[Opening RECORD EXTRACTS section]

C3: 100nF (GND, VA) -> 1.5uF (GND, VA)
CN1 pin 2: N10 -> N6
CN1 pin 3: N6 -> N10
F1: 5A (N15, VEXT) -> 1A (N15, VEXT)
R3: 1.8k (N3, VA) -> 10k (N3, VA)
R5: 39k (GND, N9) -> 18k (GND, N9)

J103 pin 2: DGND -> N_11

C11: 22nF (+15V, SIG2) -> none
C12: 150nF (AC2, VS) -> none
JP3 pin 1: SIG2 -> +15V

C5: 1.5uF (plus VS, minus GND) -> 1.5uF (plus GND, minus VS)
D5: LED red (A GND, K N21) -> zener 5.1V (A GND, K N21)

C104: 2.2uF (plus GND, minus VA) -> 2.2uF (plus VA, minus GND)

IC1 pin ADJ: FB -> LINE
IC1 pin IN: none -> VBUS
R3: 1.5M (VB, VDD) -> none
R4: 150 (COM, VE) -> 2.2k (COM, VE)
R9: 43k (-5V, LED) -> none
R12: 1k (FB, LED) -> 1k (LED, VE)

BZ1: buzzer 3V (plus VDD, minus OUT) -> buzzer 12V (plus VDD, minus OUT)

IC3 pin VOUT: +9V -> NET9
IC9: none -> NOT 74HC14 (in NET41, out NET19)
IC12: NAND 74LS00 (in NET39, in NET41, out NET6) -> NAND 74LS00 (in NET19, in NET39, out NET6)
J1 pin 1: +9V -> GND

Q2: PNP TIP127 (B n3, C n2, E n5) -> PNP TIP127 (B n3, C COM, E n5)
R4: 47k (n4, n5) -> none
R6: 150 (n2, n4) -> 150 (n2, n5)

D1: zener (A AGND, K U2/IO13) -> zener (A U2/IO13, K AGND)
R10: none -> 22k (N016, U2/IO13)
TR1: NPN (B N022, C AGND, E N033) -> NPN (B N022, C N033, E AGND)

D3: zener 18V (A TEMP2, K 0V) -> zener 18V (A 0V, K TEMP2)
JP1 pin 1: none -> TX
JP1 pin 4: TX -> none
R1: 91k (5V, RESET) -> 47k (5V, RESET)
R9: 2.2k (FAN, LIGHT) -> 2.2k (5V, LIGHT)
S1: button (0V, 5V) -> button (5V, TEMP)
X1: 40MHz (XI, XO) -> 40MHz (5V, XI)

[Closing RECORD EXTRACTS section]

Retype exactly the line with "R12: 1k (FB, LED) -> 1k (LED, VE)" and each line after it until the records end, and include no other line.

R12: 1k (FB, LED) -> 1k (LED, VE)

BZ1: buzzer 3V (plus VDD, minus OUT) -> buzzer 12V (plus VDD, minus OUT)

IC3 pin VOUT: +9V -> NET9
IC9: none -> NOT 74HC14 (in NET41, out NET19)
IC12: NAND 74LS00 (in NET39, in NET41, out NET6) -> NAND 74LS00 (in NET19, in NET39, out NET6)
J1 pin 1: +9V -> GND

Q2: PNP TIP127 (B n3, C n2, E n5) -> PNP TIP127 (B n3, C COM, E n5)
R4: 47k (n4, n5) -> none
R6: 150 (n2, n4) -> 150 (n2, n5)

D1: zener (A AGND, K U2/IO13) -> zener (A U2/IO13, K AGND)
R10: none -> 22k (N016, U2/IO13)
TR1: NPN (B N022, C AGND, E N033) -> NPN (B N022, C N033, E AGND)

D3: zener 18V (A TEMP2, K 0V) -> zener 18V (A 0V, K TEMP2)
JP1 pin 1: none -> TX
JP1 pin 4: TX -> none
R1: 91k (5V, RESET) -> 47k (5V, RESET)
R9: 2.2k (FAN, LIGHT) -> 2.2k (5V, LIGHT)
S1: button (0V, 5V) -> button (5V, TEMP)
X1: 40MHz (XI, XO) -> 40MHz (5V, XI)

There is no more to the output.